▶ Description of the task
In the entries that follow, the first line to write out is the one containing "purple trapezoid: (158, 282)", and the last is the one containing "orange star: (133, 455)". Reproduce that stretch exactly, with nothing before or after it.

(Records shown Opens)

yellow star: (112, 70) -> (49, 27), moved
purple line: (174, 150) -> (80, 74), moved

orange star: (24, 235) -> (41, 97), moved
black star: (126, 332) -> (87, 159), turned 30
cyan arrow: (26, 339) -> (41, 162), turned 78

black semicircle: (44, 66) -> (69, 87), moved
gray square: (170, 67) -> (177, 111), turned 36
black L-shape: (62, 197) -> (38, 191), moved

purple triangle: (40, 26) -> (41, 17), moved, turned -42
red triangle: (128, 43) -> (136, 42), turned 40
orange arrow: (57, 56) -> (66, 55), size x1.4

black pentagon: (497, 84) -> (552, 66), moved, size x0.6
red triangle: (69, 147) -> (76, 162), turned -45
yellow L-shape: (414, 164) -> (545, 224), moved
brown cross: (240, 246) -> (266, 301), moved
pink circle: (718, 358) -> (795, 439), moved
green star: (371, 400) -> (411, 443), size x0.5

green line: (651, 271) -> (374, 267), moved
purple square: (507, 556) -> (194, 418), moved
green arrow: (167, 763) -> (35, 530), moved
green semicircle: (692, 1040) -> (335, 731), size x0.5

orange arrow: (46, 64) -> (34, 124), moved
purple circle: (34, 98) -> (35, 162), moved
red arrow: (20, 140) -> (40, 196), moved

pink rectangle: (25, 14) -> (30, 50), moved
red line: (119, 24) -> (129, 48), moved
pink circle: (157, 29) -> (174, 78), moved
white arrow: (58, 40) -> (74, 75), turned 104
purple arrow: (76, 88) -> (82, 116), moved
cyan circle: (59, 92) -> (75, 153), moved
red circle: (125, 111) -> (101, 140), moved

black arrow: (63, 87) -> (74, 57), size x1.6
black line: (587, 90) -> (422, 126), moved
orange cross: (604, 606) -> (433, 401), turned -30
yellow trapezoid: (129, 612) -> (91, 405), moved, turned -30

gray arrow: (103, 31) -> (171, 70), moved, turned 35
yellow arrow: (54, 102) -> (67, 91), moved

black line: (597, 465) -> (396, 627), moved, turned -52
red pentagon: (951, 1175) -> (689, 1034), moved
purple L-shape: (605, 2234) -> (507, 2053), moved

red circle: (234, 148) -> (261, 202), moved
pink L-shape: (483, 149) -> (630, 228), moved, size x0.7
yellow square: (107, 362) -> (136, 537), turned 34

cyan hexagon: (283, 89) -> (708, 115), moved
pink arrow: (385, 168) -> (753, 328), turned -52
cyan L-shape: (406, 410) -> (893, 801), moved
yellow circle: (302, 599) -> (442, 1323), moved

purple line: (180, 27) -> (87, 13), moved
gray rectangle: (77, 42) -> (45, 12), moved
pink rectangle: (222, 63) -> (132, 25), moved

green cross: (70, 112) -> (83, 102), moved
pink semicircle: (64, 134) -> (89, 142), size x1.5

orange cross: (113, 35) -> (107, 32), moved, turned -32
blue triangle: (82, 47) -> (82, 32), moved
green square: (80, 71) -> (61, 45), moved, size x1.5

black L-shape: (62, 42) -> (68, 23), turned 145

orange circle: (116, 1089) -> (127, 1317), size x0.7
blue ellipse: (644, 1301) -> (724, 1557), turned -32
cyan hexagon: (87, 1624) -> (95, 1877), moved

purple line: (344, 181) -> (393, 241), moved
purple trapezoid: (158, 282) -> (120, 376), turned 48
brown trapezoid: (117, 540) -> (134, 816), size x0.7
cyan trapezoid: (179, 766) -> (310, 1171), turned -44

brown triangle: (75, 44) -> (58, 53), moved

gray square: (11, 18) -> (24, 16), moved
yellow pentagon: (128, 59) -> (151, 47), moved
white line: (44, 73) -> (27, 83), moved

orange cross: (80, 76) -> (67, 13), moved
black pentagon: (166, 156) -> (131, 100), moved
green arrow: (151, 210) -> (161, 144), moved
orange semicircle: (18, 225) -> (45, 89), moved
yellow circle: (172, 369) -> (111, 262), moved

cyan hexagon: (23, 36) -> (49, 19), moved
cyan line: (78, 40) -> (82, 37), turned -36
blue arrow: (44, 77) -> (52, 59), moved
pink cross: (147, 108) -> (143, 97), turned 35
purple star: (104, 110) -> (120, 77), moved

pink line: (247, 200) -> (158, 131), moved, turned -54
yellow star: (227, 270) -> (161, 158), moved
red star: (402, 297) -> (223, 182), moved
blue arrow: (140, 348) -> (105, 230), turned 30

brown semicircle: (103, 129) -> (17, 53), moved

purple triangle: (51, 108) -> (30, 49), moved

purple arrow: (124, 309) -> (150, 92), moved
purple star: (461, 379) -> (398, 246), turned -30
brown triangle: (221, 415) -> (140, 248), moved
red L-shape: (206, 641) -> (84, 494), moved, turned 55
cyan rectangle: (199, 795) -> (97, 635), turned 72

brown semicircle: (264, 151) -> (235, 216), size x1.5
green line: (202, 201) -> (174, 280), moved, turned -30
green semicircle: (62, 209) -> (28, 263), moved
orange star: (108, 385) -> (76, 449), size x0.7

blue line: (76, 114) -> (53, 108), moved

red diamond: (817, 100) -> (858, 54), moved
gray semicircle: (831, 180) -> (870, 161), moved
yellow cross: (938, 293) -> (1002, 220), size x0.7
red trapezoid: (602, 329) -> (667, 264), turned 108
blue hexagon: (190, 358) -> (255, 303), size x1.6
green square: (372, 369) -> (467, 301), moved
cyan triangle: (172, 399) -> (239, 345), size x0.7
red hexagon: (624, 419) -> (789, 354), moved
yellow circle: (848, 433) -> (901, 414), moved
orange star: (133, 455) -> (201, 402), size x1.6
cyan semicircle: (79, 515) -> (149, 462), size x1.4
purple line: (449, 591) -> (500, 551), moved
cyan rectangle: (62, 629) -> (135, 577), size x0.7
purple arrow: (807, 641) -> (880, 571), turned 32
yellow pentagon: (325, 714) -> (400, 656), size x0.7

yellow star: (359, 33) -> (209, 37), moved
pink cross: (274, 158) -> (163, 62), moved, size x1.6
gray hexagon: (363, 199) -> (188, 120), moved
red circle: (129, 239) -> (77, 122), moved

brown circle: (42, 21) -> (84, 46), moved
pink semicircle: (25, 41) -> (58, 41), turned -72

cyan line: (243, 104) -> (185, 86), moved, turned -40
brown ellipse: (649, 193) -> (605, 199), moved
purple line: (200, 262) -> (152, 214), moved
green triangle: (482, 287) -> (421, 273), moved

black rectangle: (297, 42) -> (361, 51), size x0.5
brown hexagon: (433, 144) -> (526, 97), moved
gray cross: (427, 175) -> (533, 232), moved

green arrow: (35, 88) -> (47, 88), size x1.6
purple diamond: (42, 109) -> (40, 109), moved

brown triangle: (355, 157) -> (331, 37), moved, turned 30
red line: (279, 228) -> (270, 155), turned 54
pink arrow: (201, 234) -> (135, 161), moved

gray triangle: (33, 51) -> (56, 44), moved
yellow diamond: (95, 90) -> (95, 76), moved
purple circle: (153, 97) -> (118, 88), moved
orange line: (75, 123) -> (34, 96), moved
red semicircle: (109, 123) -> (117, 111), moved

(Records shown Closes)

▶ Worked solution
purple trapezoid: (158, 282) -> (120, 376), turned 48
brown trapezoid: (117, 540) -> (134, 816), size x0.7
cyan trapezoid: (179, 766) -> (310, 1171), turned -44

brown triangle: (75, 44) -> (58, 53), moved

gray square: (11, 18) -> (24, 16), moved
yellow pentagon: (128, 59) -> (151, 47), moved
white line: (44, 73) -> (27, 83), moved

orange cross: (80, 76) -> (67, 13), moved
black pentagon: (166, 156) -> (131, 100), moved
green arrow: (151, 210) -> (161, 144), moved
orange semicircle: (18, 225) -> (45, 89), moved
yellow circle: (172, 369) -> (111, 262), moved

cyan hexagon: (23, 36) -> (49, 19), moved
cyan line: (78, 40) -> (82, 37), turned -36
blue arrow: (44, 77) -> (52, 59), moved
pink cross: (147, 108) -> (143, 97), turned 35
purple star: (104, 110) -> (120, 77), moved

pink line: (247, 200) -> (158, 131), moved, turned -54
yellow star: (227, 270) -> (161, 158), moved
red star: (402, 297) -> (223, 182), moved
blue arrow: (140, 348) -> (105, 230), turned 30

brown semicircle: (103, 129) -> (17, 53), moved

purple triangle: (51, 108) -> (30, 49), moved

purple arrow: (124, 309) -> (150, 92), moved
purple star: (461, 379) -> (398, 246), turned -30
brown triangle: (221, 415) -> (140, 248), moved
red L-shape: (206, 641) -> (84, 494), moved, turned 55
cyan rectangle: (199, 795) -> (97, 635), turned 72

brown semicircle: (264, 151) -> (235, 216), size x1.5
green line: (202, 201) -> (174, 280), moved, turned -30
green semicircle: (62, 209) -> (28, 263), moved
orange star: (108, 385) -> (76, 449), size x0.7

blue line: (76, 114) -> (53, 108), moved

red diamond: (817, 100) -> (858, 54), moved
gray semicircle: (831, 180) -> (870, 161), moved
yellow cross: (938, 293) -> (1002, 220), size x0.7
red trapezoid: (602, 329) -> (667, 264), turned 108
blue hexagon: (190, 358) -> (255, 303), size x1.6
green square: (372, 369) -> (467, 301), moved
cyan triangle: (172, 399) -> (239, 345), size x0.7
red hexagon: (624, 419) -> (789, 354), moved
yellow circle: (848, 433) -> (901, 414), moved
orange star: (133, 455) -> (201, 402), size x1.6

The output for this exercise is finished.